==== Records for this exercise ====

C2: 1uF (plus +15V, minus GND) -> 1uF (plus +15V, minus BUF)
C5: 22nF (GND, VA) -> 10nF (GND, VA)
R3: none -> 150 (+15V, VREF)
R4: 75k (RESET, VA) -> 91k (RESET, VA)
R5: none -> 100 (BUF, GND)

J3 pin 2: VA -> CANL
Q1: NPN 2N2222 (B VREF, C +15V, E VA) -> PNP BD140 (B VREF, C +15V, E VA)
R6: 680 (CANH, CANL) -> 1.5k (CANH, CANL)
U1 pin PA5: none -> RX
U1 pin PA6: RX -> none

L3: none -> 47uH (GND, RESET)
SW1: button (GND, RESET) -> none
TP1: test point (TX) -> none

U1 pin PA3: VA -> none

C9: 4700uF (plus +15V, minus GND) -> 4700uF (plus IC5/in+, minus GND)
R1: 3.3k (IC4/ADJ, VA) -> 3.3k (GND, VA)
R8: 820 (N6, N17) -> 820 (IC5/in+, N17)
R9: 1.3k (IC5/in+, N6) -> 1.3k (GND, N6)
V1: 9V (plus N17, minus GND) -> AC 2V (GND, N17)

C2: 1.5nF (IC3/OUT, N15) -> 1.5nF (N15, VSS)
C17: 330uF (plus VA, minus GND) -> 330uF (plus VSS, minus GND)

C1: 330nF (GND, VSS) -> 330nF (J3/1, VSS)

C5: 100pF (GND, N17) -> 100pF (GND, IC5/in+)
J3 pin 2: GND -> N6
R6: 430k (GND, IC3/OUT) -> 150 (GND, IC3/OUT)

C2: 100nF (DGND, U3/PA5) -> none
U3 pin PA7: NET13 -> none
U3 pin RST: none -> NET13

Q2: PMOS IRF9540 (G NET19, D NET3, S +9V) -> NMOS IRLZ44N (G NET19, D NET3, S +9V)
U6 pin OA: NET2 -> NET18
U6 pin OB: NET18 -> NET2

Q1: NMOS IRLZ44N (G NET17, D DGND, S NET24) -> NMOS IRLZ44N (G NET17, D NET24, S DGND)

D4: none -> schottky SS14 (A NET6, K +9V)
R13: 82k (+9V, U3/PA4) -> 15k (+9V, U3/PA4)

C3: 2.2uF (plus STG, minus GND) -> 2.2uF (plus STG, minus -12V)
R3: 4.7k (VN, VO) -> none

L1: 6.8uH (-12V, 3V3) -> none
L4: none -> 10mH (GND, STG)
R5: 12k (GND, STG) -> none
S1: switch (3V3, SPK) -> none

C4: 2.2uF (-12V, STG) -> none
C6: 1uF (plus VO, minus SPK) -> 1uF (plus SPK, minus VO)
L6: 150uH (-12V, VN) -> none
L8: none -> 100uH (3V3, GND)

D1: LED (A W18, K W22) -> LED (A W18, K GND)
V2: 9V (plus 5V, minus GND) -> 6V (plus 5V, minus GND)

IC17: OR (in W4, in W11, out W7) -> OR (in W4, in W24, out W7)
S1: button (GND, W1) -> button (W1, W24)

====

[Work required]:
Give the listing again, exactly as it was written.

[Task result]:
C2: 1uF (plus +15V, minus GND) -> 1uF (plus +15V, minus BUF)
C5: 22nF (GND, VA) -> 10nF (GND, VA)
R3: none -> 150 (+15V, VREF)
R4: 75k (RESET, VA) -> 91k (RESET, VA)
R5: none -> 100 (BUF, GND)

J3 pin 2: VA -> CANL
Q1: NPN 2N2222 (B VREF, C +15V, E VA) -> PNP BD140 (B VREF, C +15V, E VA)
R6: 680 (CANH, CANL) -> 1.5k (CANH, CANL)
U1 pin PA5: none -> RX
U1 pin PA6: RX -> none

L3: none -> 47uH (GND, RESET)
SW1: button (GND, RESET) -> none
TP1: test point (TX) -> none

U1 pin PA3: VA -> none

C9: 4700uF (plus +15V, minus GND) -> 4700uF (plus IC5/in+, minus GND)
R1: 3.3k (IC4/ADJ, VA) -> 3.3k (GND, VA)
R8: 820 (N6, N17) -> 820 (IC5/in+, N17)
R9: 1.3k (IC5/in+, N6) -> 1.3k (GND, N6)
V1: 9V (plus N17, minus GND) -> AC 2V (GND, N17)

C2: 1.5nF (IC3/OUT, N15) -> 1.5nF (N15, VSS)
C17: 330uF (plus VA, minus GND) -> 330uF (plus VSS, minus GND)

C1: 330nF (GND, VSS) -> 330nF (J3/1, VSS)

C5: 100pF (GND, N17) -> 100pF (GND, IC5/in+)
J3 pin 2: GND -> N6
R6: 430k (GND, IC3/OUT) -> 150 (GND, IC3/OUT)

C2: 100nF (DGND, U3/PA5) -> none
U3 pin PA7: NET13 -> none
U3 pin RST: none -> NET13

Q2: PMOS IRF9540 (G NET19, D NET3, S +9V) -> NMOS IRLZ44N (G NET19, D NET3, S +9V)
U6 pin OA: NET2 -> NET18
U6 pin OB: NET18 -> NET2

Q1: NMOS IRLZ44N (G NET17, D DGND, S NET24) -> NMOS IRLZ44N (G NET17, D NET24, S DGND)

D4: none -> schottky SS14 (A NET6, K +9V)
R13: 82k (+9V, U3/PA4) -> 15k (+9V, U3/PA4)

C3: 2.2uF (plus STG, minus GND) -> 2.2uF (plus STG, minus -12V)
R3: 4.7k (VN, VO) -> none

L1: 6.8uH (-12V, 3V3) -> none
L4: none -> 10mH (GND, STG)
R5: 12k (GND, STG) -> none
S1: switch (3V3, SPK) -> none

C4: 2.2uF (-12V, STG) -> none
C6: 1uF (plus VO, minus SPK) -> 1uF (plus SPK, minus VO)
L6: 150uH (-12V, VN) -> none
L8: none -> 100uH (3V3, GND)

D1: LED (A W18, K W22) -> LED (A W18, K GND)
V2: 9V (plus 5V, minus GND) -> 6V (plus 5V, minus GND)

IC17: OR (in W4, in W11, out W7) -> OR (in W4, in W24, out W7)
S1: button (GND, W1) -> button (W1, W24)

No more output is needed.